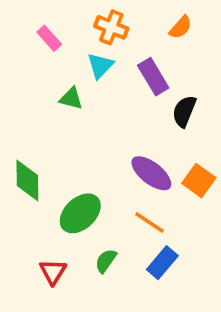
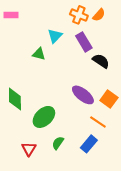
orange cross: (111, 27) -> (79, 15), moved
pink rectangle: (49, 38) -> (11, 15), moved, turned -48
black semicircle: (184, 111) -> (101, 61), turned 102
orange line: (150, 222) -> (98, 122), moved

* * *

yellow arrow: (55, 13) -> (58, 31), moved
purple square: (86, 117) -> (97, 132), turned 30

...

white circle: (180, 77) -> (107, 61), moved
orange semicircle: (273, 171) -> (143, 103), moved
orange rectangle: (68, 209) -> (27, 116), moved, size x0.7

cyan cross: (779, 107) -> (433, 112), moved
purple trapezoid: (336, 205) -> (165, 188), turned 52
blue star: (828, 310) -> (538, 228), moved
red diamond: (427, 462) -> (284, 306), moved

** Task prompt **
In the data above, find the line that contains "cyan cross: (779, 107) -> (433, 112), moved" and the line that contains "red diamond: (427, 462) -> (284, 306), moved". Repeat exactly those lines and every line between them, and only those.

** Your solution **
cyan cross: (779, 107) -> (433, 112), moved
purple trapezoid: (336, 205) -> (165, 188), turned 52
blue star: (828, 310) -> (538, 228), moved
red diamond: (427, 462) -> (284, 306), moved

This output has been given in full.